### WHAT YOU SHOULD DO
Please repeat the lines below exactly. Begin with the line containing "C9: 15pF (AGND, XO) -> 15pF (+3V3, AGND)" and go on through the line containing "U2 pin P1.6: OUT -> TX".

### GIVEN RECORDS
*** Begin section ***
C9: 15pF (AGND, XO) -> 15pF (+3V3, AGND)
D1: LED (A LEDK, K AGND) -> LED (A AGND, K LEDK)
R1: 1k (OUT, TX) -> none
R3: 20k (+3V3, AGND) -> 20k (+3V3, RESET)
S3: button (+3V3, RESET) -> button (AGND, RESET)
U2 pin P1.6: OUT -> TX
*** End section ***
*** Begin section ***
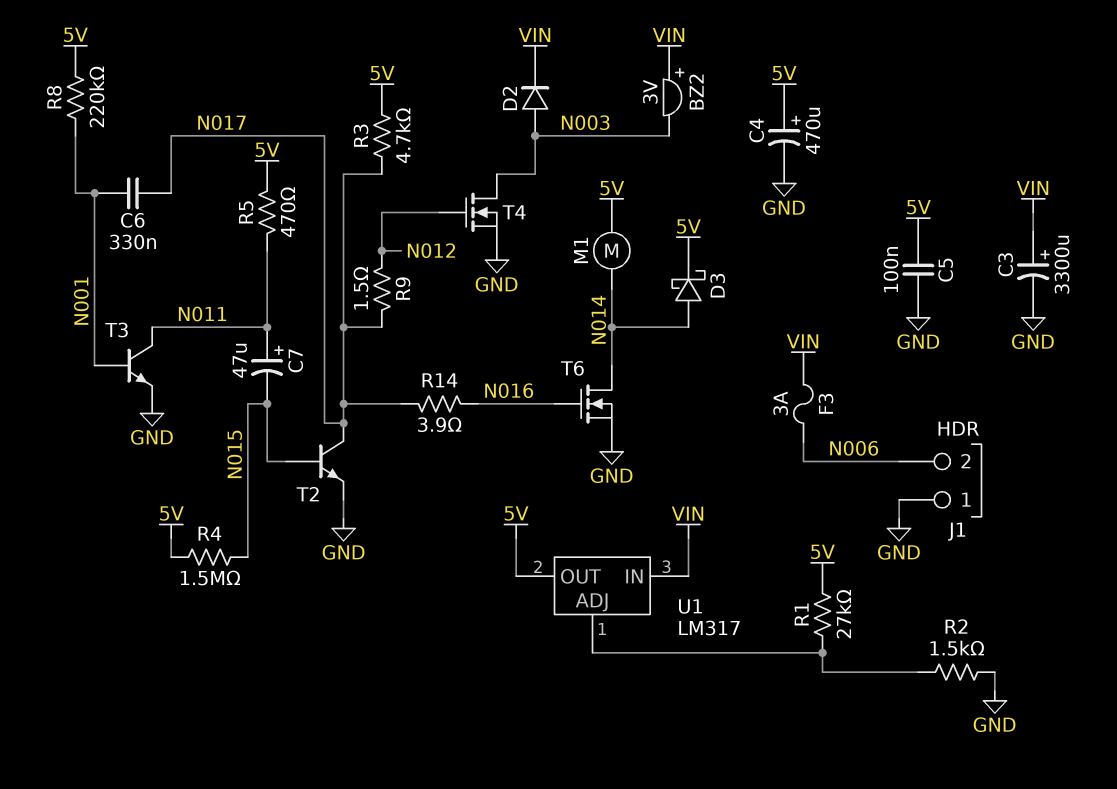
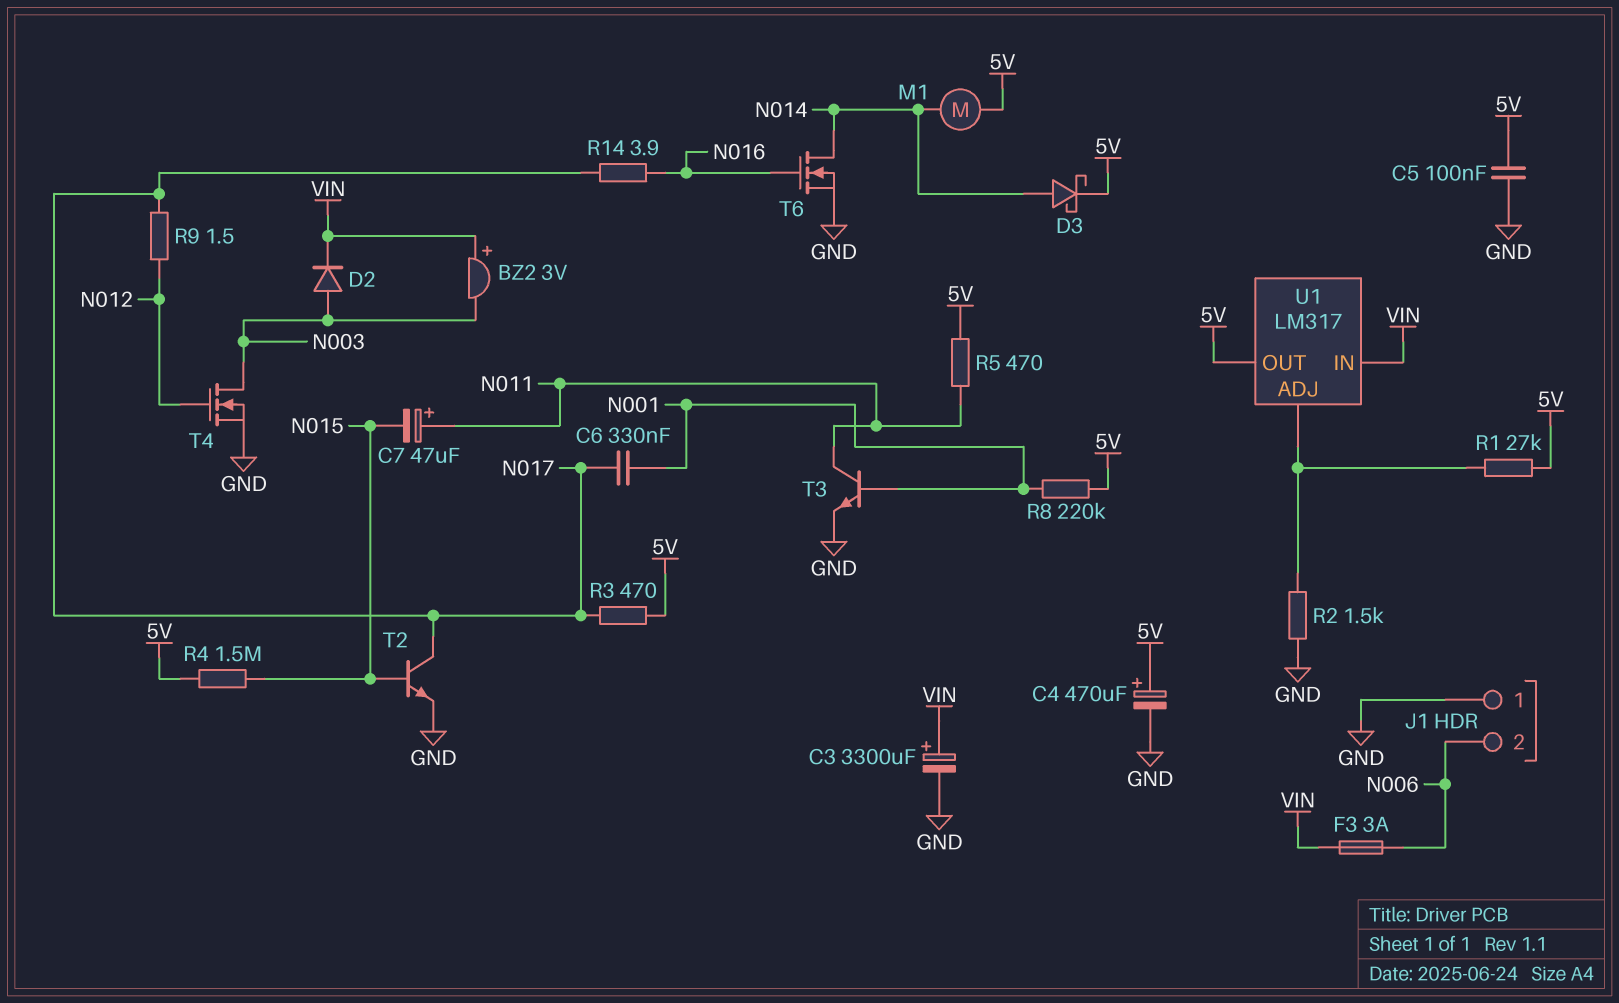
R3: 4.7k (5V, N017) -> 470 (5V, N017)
*** End section ***
### WRITTEN SOLUTION
C9: 15pF (AGND, XO) -> 15pF (+3V3, AGND)
D1: LED (A LEDK, K AGND) -> LED (A AGND, K LEDK)
R1: 1k (OUT, TX) -> none
R3: 20k (+3V3, AGND) -> 20k (+3V3, RESET)
S3: button (+3V3, RESET) -> button (AGND, RESET)
U2 pin P1.6: OUT -> TX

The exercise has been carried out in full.